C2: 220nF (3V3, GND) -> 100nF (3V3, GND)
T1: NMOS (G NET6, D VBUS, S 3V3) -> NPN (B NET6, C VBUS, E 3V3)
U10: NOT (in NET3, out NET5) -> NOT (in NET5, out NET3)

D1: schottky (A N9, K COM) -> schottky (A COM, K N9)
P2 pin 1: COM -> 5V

...

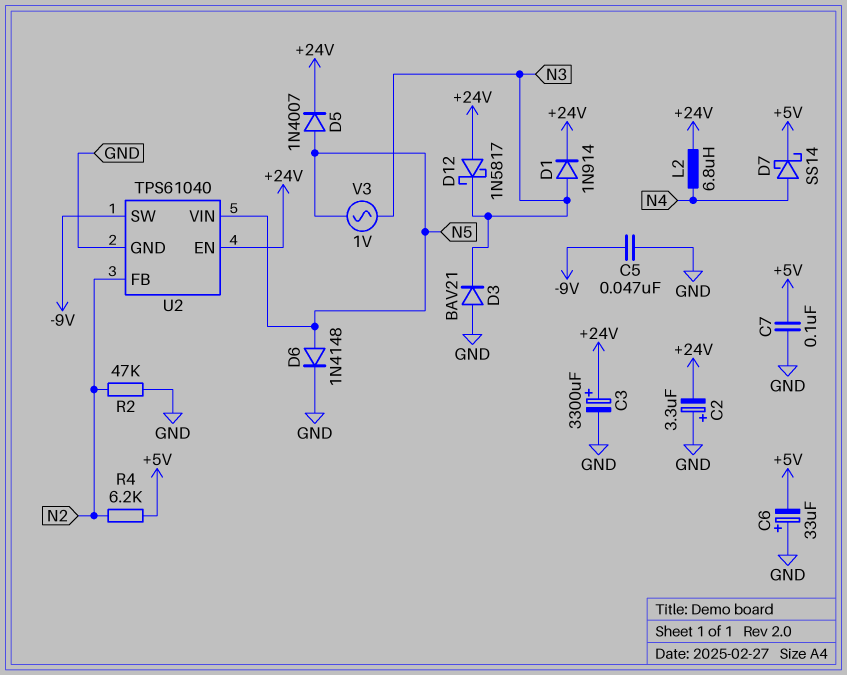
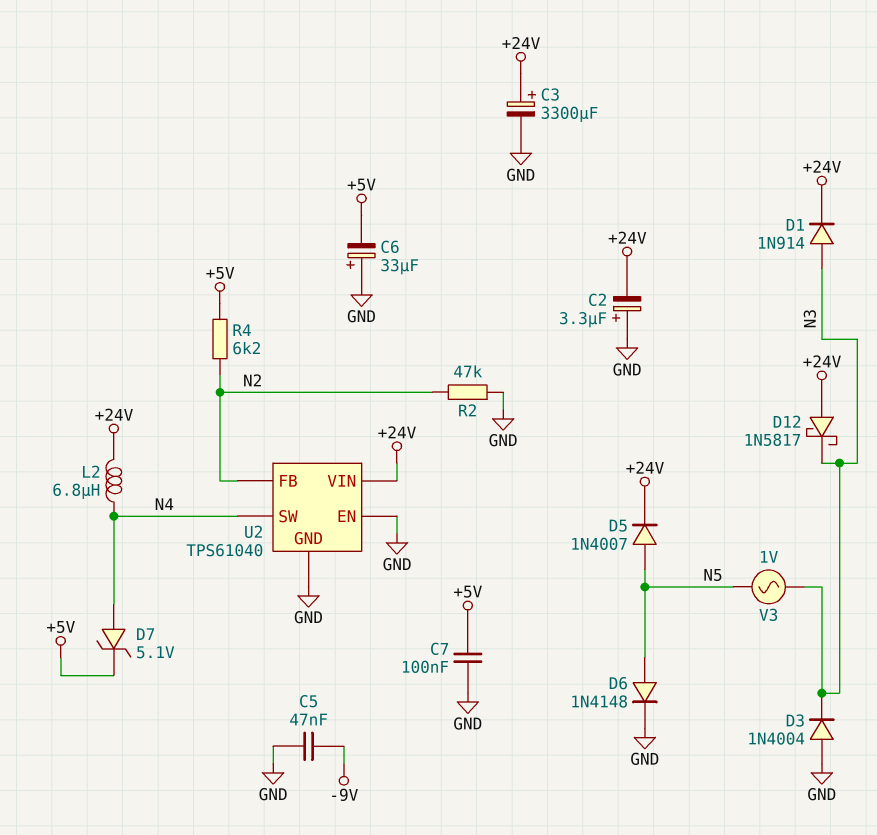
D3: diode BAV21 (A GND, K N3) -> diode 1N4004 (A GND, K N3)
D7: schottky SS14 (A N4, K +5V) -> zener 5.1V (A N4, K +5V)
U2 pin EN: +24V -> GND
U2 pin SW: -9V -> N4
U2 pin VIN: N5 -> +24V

* * *

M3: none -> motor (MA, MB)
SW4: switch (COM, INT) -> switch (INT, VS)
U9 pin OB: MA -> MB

_DESCRIPTION OF THE TASK_
Out of the data above, transcribe exactly and only the lines starting with the line that has "C2: 220nF (3V3, GND) -> 100nF (3V3, GND)" and going on through the line that has "P2 pin 1: COM -> 5V", both included.

_RESPONSE TO THE EXERCISE_
C2: 220nF (3V3, GND) -> 100nF (3V3, GND)
T1: NMOS (G NET6, D VBUS, S 3V3) -> NPN (B NET6, C VBUS, E 3V3)
U10: NOT (in NET3, out NET5) -> NOT (in NET5, out NET3)

D1: schottky (A N9, K COM) -> schottky (A COM, K N9)
P2 pin 1: COM -> 5V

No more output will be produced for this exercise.